**Material provided**.
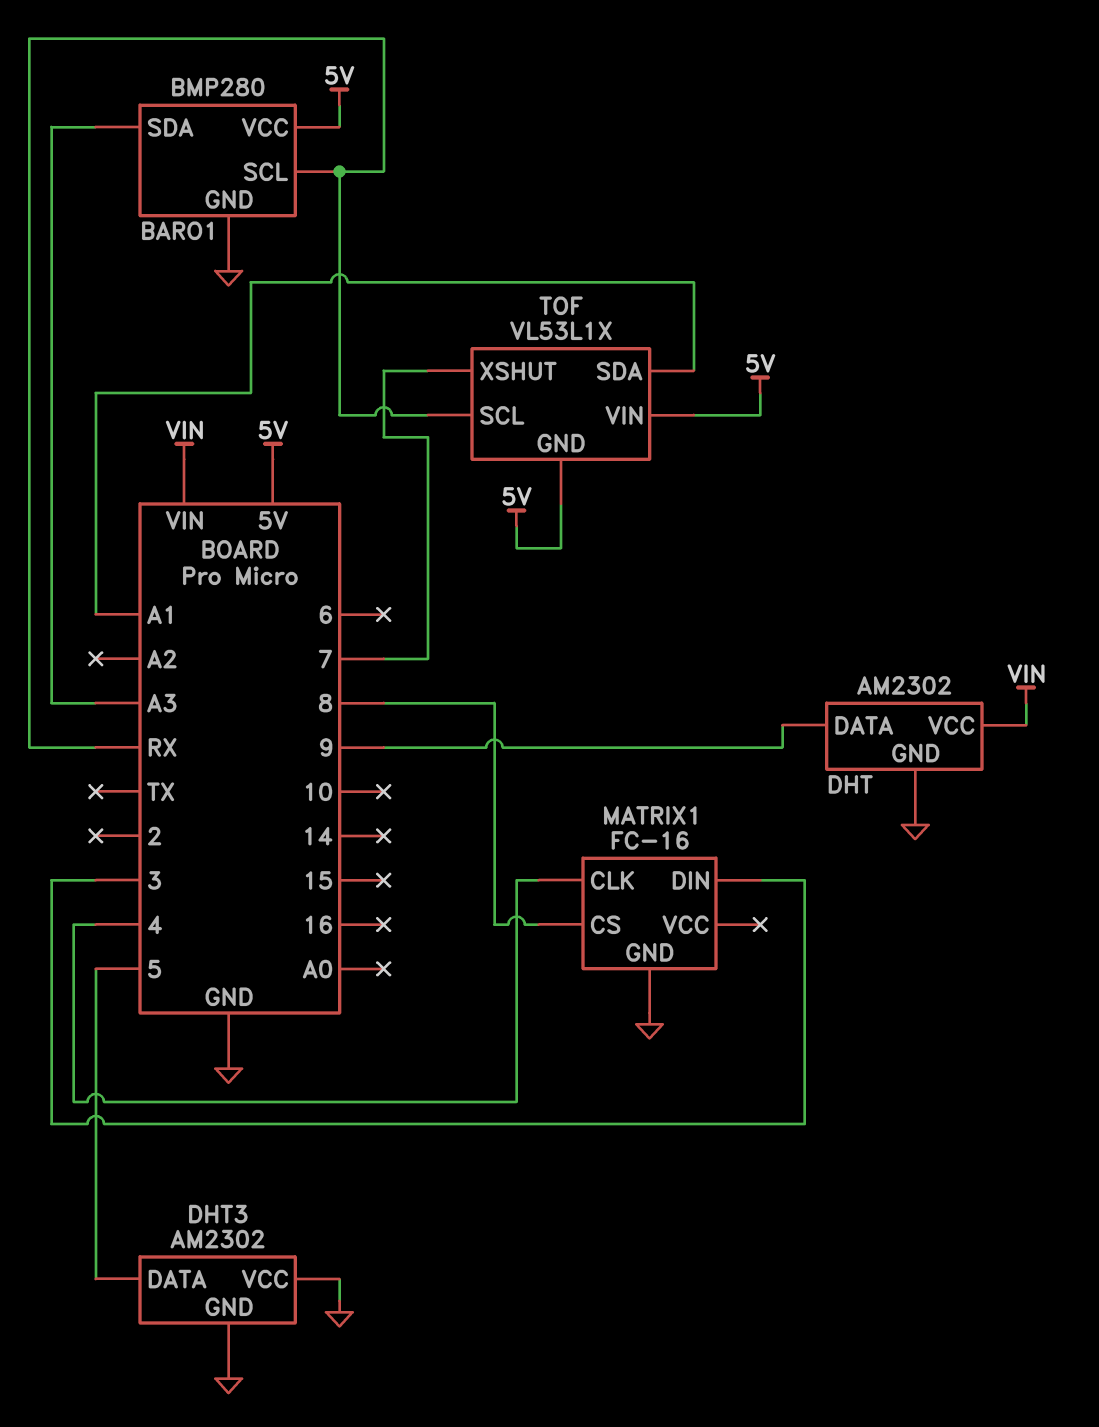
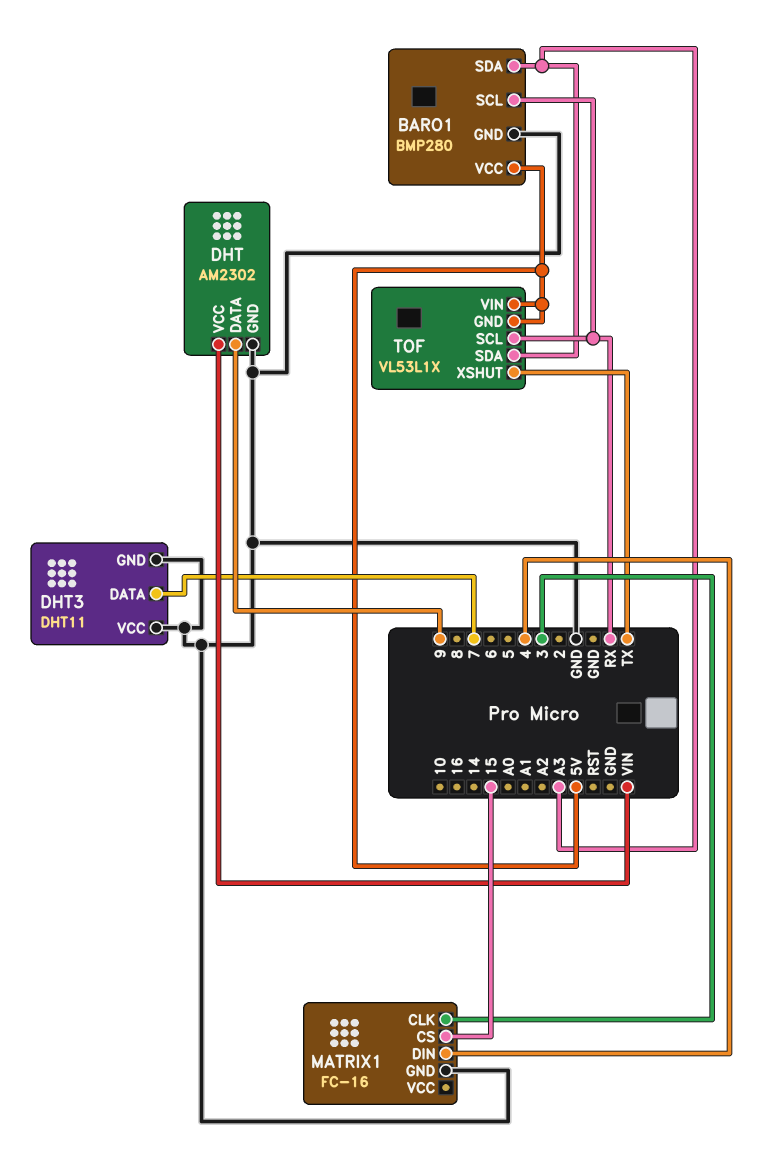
DHT3: AM2302 -> DHT11
DHT3 pin DATA: 5 -> 7
MATRIX1 pin CLK: 4 -> 3
MATRIX1 pin CS: 8 -> 15
MATRIX1 pin DIN: 3 -> 4
TOF pin SDA: A1 -> A3
TOF pin XSHUT: 7 -> TX

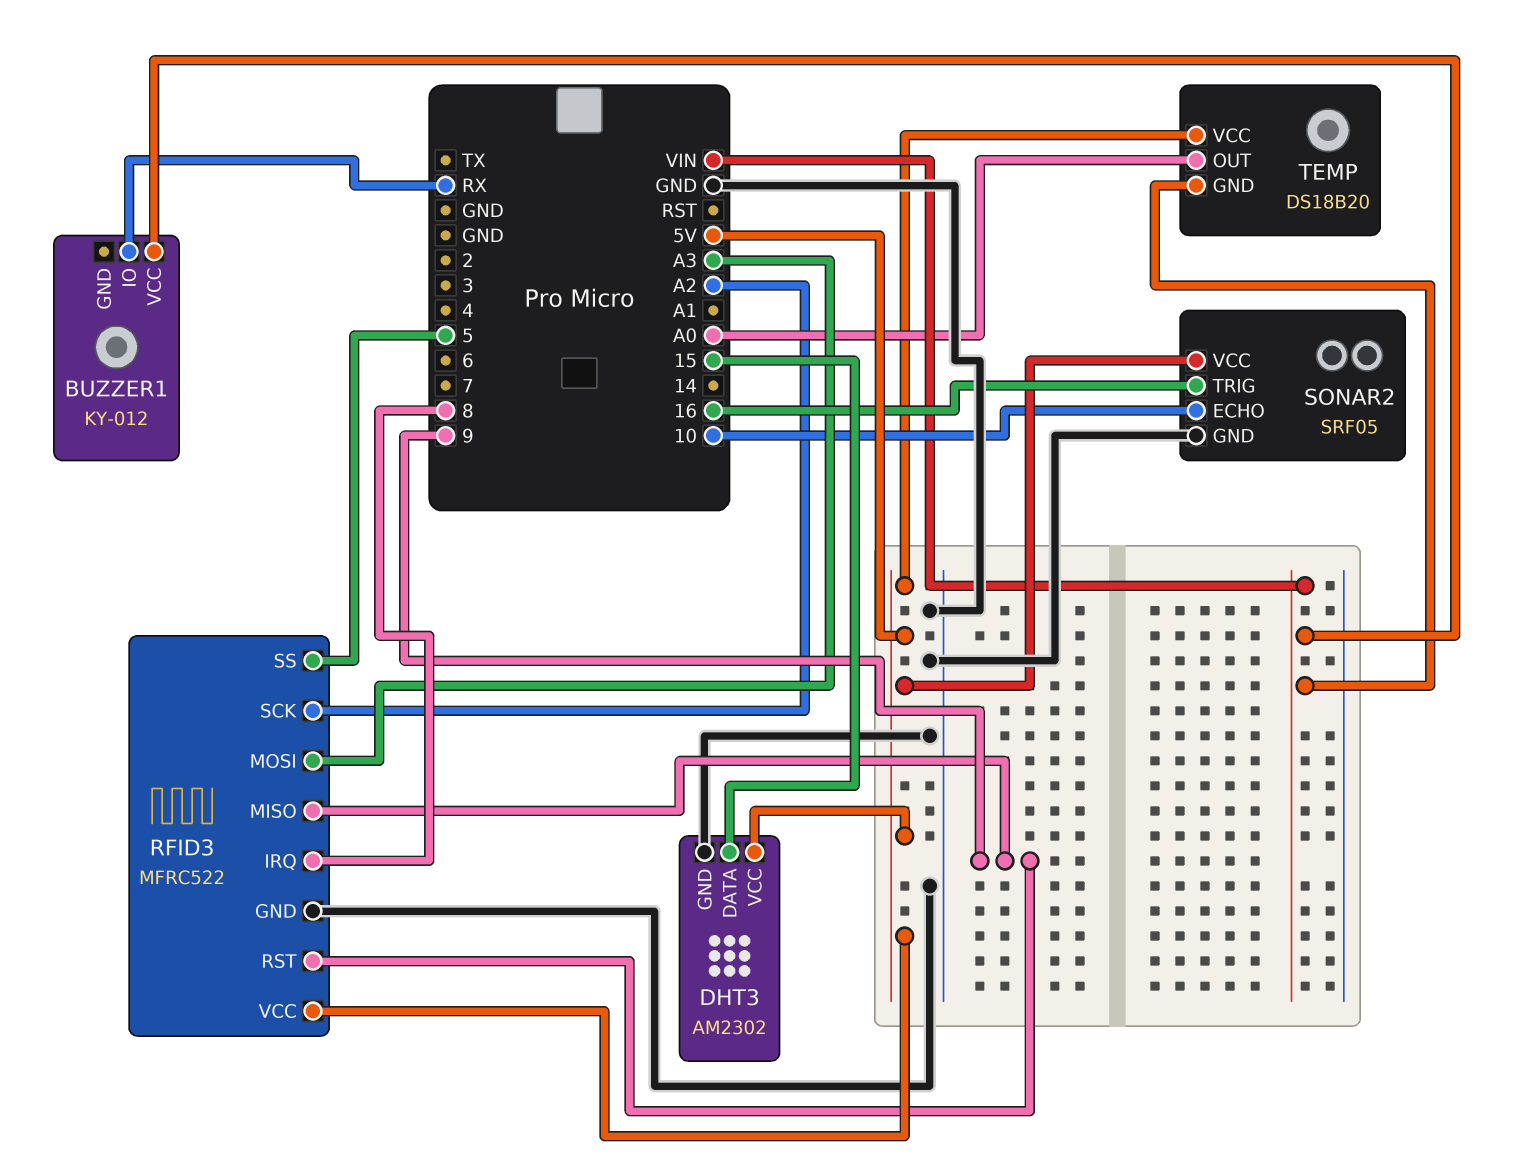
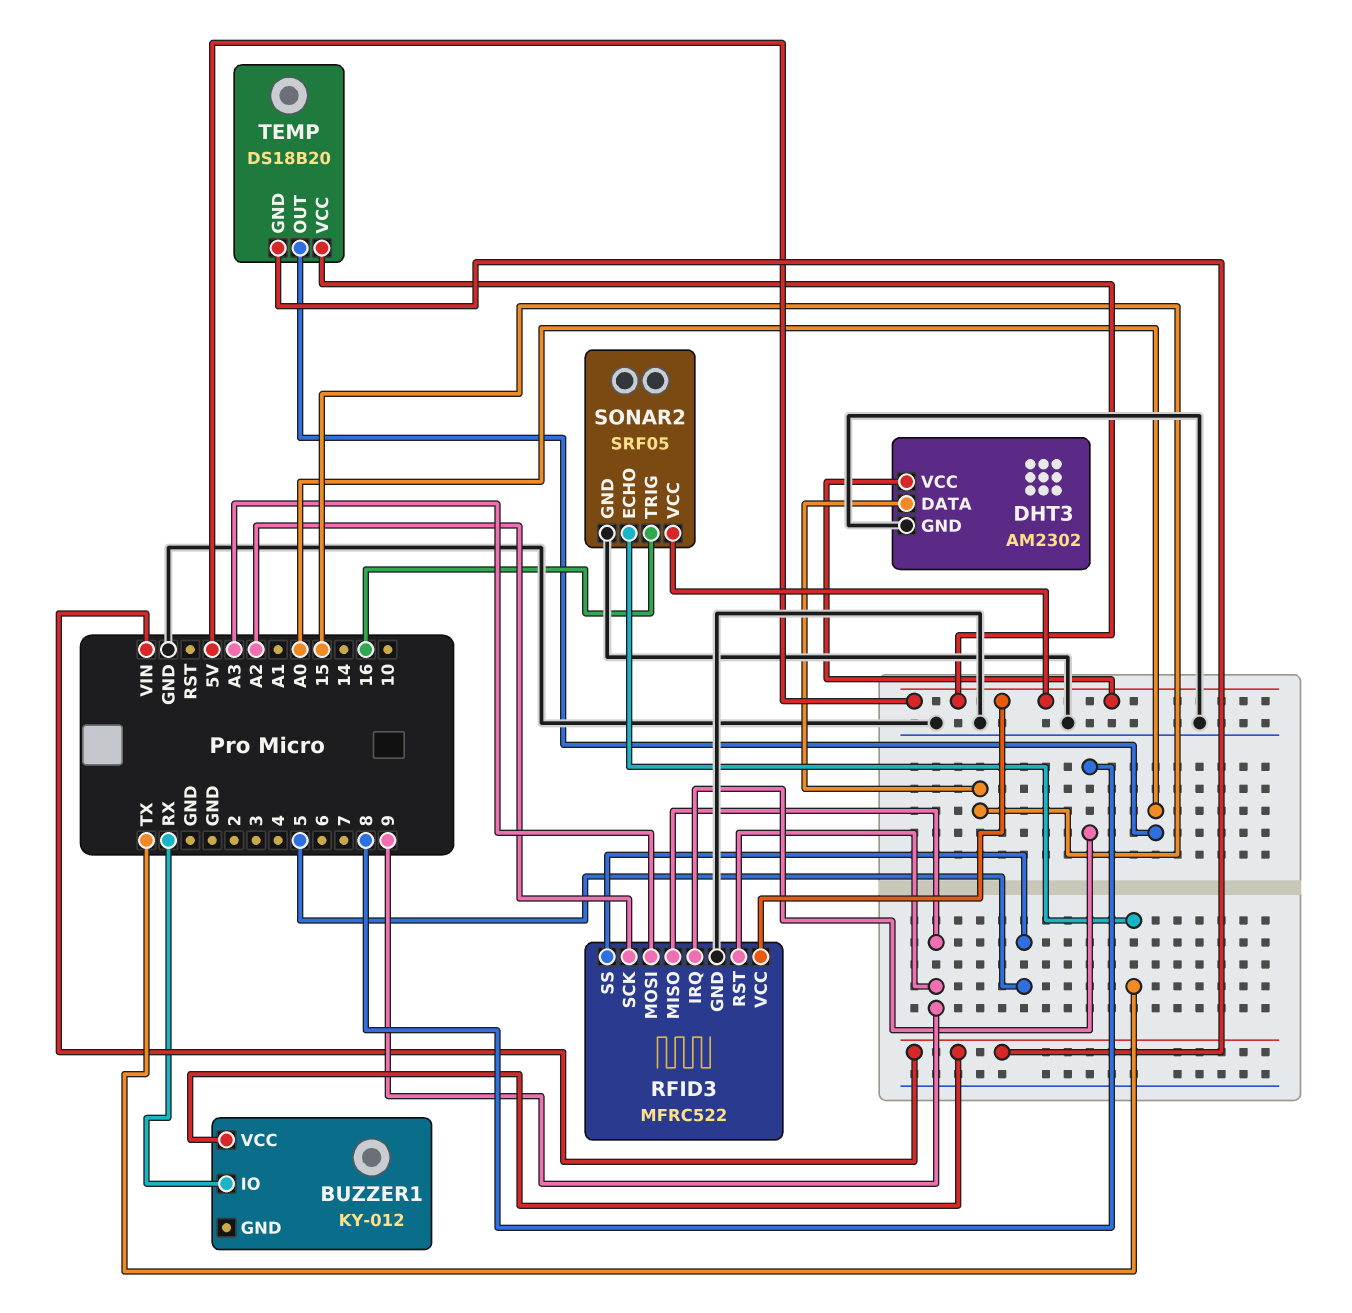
SONAR2 pin ECHO: 10 -> TX

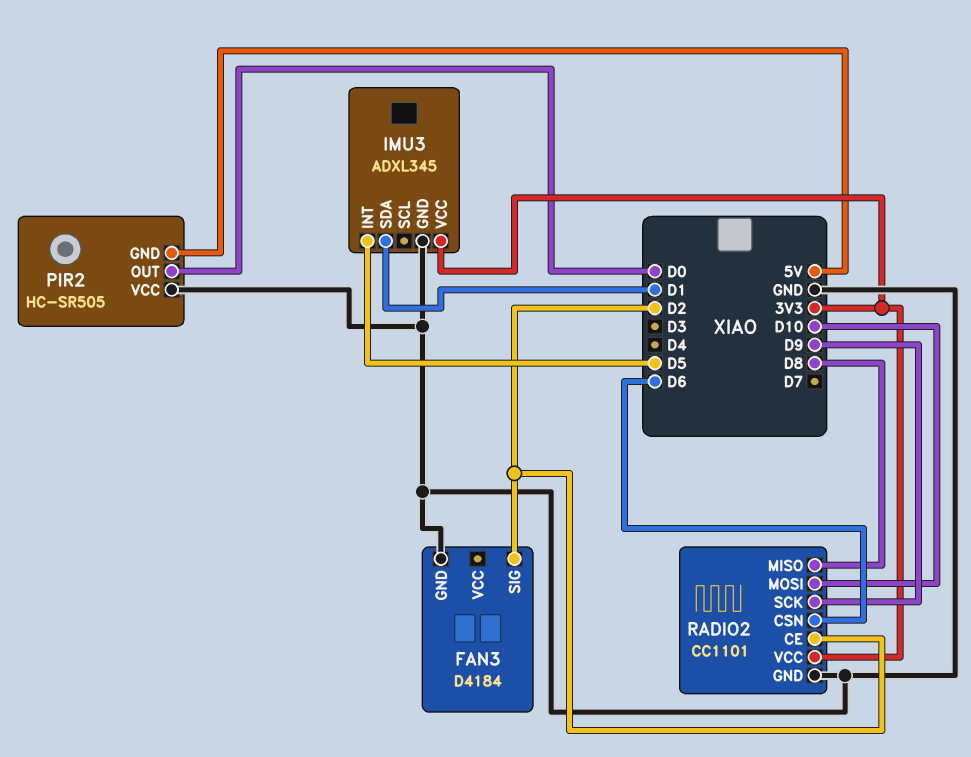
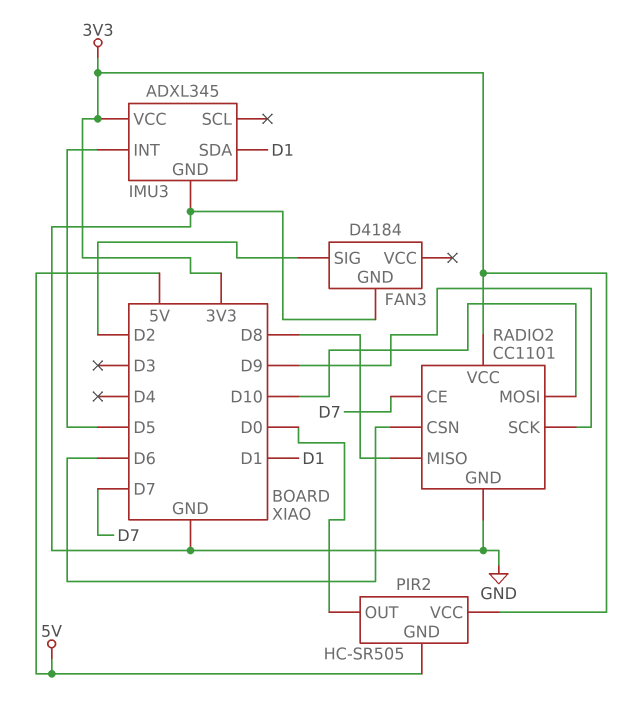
PIR2 pin VCC: GND -> 3V3
RADIO2 pin CE: D2 -> D7

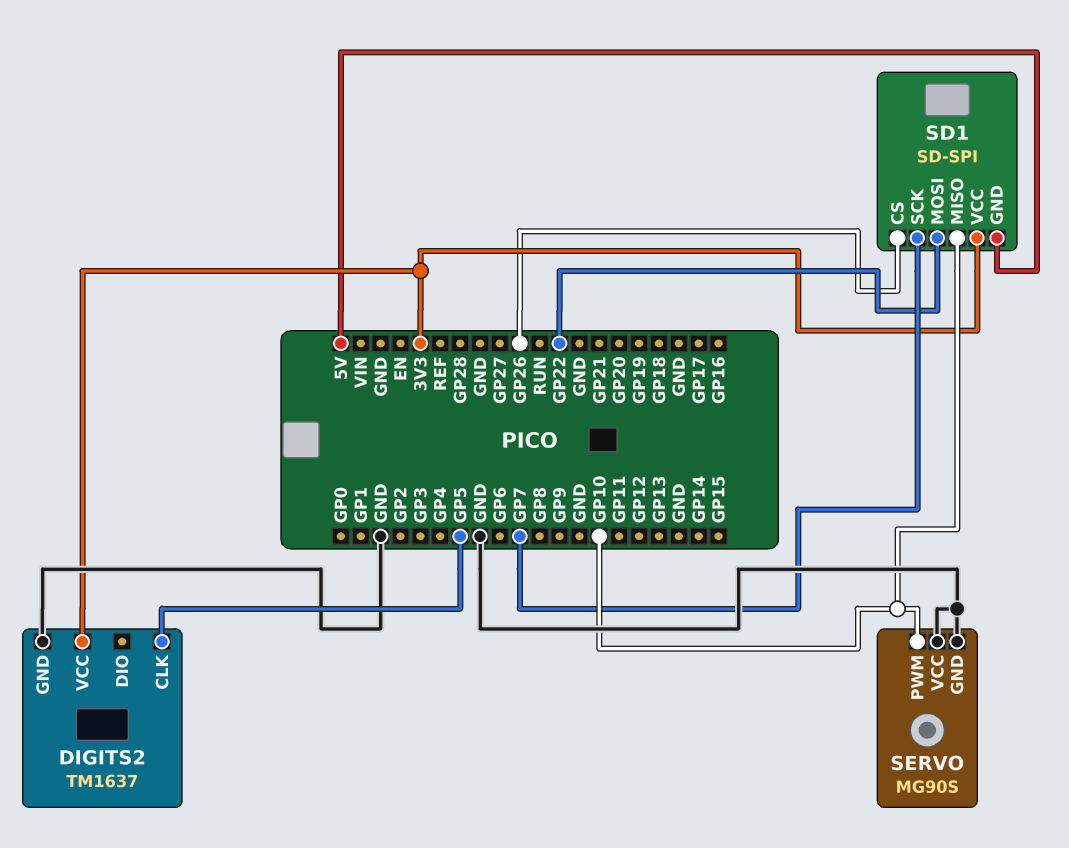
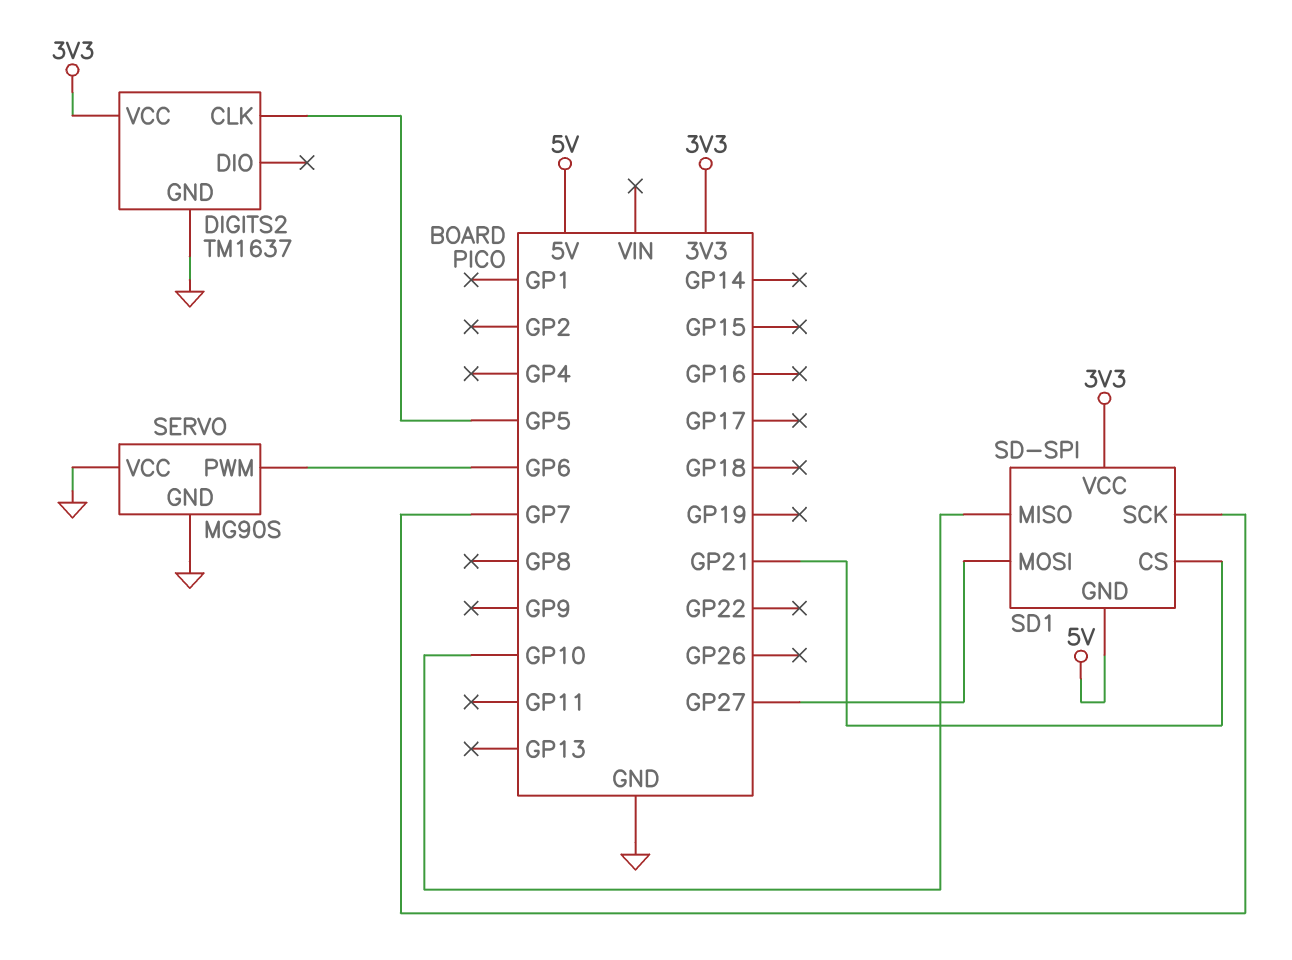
SD1 pin CS: GP26 -> GP21
SD1 pin MOSI: GP22 -> GP27
SERVO pin PWM: GP10 -> GP6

**What to produce**.
Nothing but the lines from the top of the data above through the line containing "SD1 pin MOSI: GP22 -> GP27" should be output, exactly as written and without the pictures.

**Response area**.
DHT3: AM2302 -> DHT11
DHT3 pin DATA: 5 -> 7
MATRIX1 pin CLK: 4 -> 3
MATRIX1 pin CS: 8 -> 15
MATRIX1 pin DIN: 3 -> 4
TOF pin SDA: A1 -> A3
TOF pin XSHUT: 7 -> TX

SONAR2 pin ECHO: 10 -> TX

PIR2 pin VCC: GND -> 3V3
RADIO2 pin CE: D2 -> D7

SD1 pin CS: GP26 -> GP21
SD1 pin MOSI: GP22 -> GP27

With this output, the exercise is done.